The problem
When you output the entries, begin with the first line and end with the line containing "U6: SHT31 -> BME280", keeping each line exactly as it is.

Data for the task
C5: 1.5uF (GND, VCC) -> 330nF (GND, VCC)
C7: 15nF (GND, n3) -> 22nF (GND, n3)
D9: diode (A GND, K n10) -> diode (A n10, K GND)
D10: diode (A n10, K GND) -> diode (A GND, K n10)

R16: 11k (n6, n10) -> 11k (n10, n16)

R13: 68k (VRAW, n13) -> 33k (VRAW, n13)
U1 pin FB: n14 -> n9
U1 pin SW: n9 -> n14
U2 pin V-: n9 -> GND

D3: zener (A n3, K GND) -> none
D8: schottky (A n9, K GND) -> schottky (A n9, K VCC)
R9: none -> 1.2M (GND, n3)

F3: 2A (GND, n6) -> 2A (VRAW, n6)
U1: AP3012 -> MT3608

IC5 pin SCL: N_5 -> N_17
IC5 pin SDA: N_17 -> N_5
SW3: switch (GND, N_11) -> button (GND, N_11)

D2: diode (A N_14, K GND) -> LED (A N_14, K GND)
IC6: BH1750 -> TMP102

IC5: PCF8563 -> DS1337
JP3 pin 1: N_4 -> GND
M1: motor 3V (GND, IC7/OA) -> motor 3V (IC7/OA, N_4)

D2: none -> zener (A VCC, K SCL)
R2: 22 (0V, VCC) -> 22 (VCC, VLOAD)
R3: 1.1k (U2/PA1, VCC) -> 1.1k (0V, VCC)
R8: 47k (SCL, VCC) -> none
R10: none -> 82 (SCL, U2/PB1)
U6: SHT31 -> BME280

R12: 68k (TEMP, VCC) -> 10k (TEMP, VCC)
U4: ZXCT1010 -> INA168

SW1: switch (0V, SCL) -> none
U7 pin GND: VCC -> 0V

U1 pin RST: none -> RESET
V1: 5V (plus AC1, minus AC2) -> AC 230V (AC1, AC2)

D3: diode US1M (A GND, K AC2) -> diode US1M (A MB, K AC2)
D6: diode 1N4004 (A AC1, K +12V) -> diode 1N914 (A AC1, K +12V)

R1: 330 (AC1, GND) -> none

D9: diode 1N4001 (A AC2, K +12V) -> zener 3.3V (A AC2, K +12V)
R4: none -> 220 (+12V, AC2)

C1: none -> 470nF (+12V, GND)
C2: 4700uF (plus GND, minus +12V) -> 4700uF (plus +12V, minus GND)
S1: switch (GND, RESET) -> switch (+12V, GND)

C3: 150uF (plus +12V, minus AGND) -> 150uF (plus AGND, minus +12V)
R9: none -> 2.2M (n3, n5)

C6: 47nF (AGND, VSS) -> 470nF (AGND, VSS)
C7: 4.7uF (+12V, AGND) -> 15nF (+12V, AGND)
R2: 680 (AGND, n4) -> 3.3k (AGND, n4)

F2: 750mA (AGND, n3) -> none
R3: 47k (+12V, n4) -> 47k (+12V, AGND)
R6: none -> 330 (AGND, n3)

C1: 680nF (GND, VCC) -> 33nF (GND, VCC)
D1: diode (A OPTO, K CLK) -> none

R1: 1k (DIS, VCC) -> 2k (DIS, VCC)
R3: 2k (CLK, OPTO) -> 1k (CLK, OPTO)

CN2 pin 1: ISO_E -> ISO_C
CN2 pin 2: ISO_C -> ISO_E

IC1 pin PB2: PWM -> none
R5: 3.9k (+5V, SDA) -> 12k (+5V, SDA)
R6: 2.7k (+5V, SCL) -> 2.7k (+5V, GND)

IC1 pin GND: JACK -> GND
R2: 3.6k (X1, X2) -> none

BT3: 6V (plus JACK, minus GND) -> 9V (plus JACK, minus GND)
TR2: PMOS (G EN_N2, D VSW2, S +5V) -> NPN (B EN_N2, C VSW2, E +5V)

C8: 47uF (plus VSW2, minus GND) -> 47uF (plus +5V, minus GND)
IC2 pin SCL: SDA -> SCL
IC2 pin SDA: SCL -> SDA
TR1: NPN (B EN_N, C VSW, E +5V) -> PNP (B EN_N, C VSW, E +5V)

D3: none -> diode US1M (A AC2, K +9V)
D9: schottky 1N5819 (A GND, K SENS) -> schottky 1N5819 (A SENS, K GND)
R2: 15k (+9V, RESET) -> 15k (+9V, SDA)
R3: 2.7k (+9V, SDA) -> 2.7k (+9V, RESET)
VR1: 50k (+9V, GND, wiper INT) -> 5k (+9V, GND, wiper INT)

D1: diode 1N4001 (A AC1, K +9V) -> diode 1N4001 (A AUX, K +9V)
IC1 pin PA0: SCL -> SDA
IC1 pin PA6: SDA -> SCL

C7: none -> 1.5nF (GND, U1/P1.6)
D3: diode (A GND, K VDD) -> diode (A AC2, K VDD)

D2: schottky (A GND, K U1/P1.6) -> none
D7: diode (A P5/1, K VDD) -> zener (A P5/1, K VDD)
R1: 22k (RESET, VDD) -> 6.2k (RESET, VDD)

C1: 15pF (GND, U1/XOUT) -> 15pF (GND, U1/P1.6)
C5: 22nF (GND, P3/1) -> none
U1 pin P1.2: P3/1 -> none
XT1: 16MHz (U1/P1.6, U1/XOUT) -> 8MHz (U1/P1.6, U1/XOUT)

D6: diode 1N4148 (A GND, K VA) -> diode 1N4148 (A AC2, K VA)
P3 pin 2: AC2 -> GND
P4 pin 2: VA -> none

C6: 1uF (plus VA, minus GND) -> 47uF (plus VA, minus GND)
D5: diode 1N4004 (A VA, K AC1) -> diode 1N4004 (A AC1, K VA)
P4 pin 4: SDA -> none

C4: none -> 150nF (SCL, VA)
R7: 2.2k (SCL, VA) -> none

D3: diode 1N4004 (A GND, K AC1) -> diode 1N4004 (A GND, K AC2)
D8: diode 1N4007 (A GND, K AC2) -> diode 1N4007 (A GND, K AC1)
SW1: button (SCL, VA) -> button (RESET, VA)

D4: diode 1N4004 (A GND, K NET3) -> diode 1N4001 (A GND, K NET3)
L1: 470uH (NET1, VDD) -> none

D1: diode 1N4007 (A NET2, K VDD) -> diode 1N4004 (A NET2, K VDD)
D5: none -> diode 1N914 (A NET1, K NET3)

Answer for the task
C5: 1.5uF (GND, VCC) -> 330nF (GND, VCC)
C7: 15nF (GND, n3) -> 22nF (GND, n3)
D9: diode (A GND, K n10) -> diode (A n10, K GND)
D10: diode (A n10, K GND) -> diode (A GND, K n10)

R16: 11k (n6, n10) -> 11k (n10, n16)

R13: 68k (VRAW, n13) -> 33k (VRAW, n13)
U1 pin FB: n14 -> n9
U1 pin SW: n9 -> n14
U2 pin V-: n9 -> GND

D3: zener (A n3, K GND) -> none
D8: schottky (A n9, K GND) -> schottky (A n9, K VCC)
R9: none -> 1.2M (GND, n3)

F3: 2A (GND, n6) -> 2A (VRAW, n6)
U1: AP3012 -> MT3608

IC5 pin SCL: N_5 -> N_17
IC5 pin SDA: N_17 -> N_5
SW3: switch (GND, N_11) -> button (GND, N_11)

D2: diode (A N_14, K GND) -> LED (A N_14, K GND)
IC6: BH1750 -> TMP102

IC5: PCF8563 -> DS1337
JP3 pin 1: N_4 -> GND
M1: motor 3V (GND, IC7/OA) -> motor 3V (IC7/OA, N_4)

D2: none -> zener (A VCC, K SCL)
R2: 22 (0V, VCC) -> 22 (VCC, VLOAD)
R3: 1.1k (U2/PA1, VCC) -> 1.1k (0V, VCC)
R8: 47k (SCL, VCC) -> none
R10: none -> 82 (SCL, U2/PB1)
U6: SHT31 -> BME280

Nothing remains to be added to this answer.